### [WHAT THE EXERCISE ASKS]
Go through the data below and copy each line where the word "turquoise" occurs.

Segment Start: LISTED ENTRIES

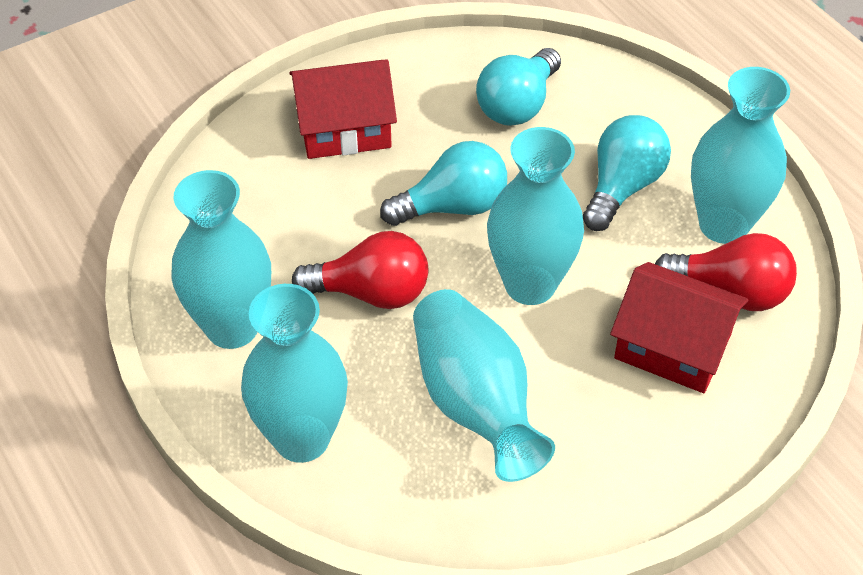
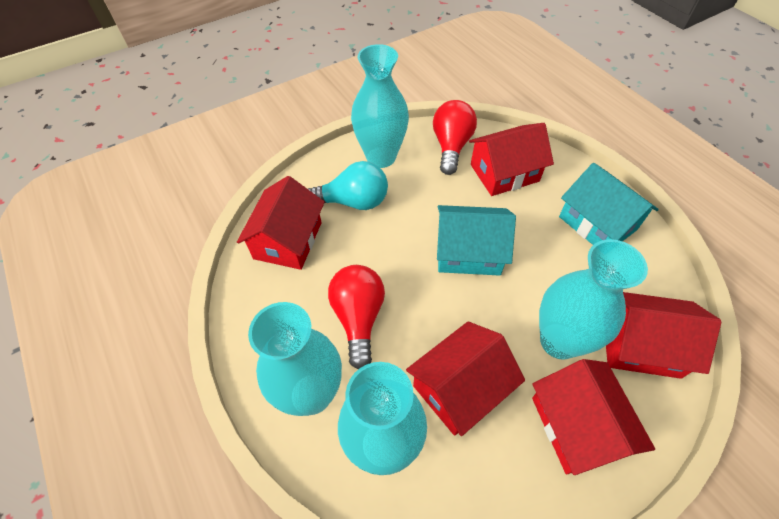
red house: 2 -> 5
turquoise house: 0 -> 2
turquoise light bulb: 3 -> 1
turquoise vase: 5 -> 4

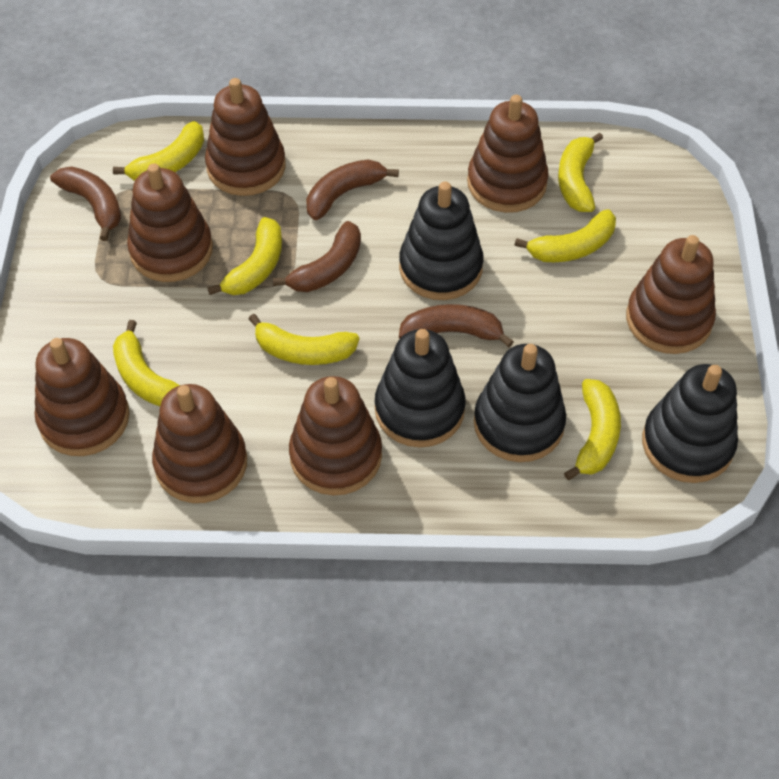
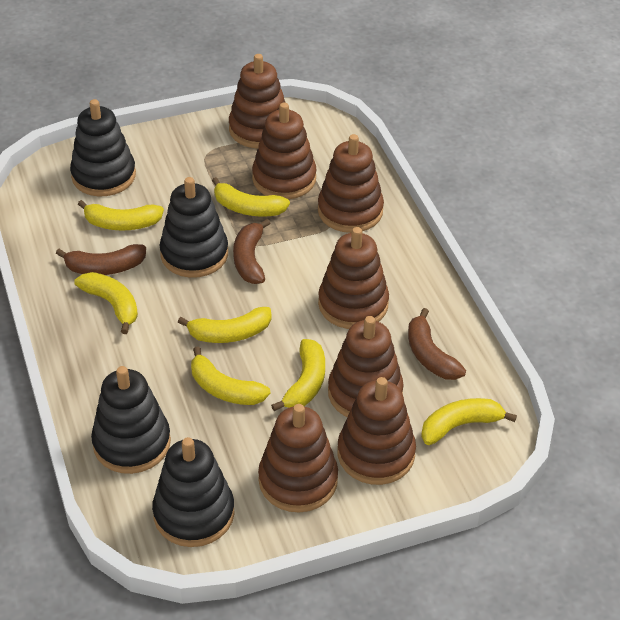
brown banana: 4 -> 3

Segment End: LISTED ENTRIES

### [FINISHED TASK]
turquoise house: 0 -> 2
turquoise light bulb: 3 -> 1
turquoise vase: 5 -> 4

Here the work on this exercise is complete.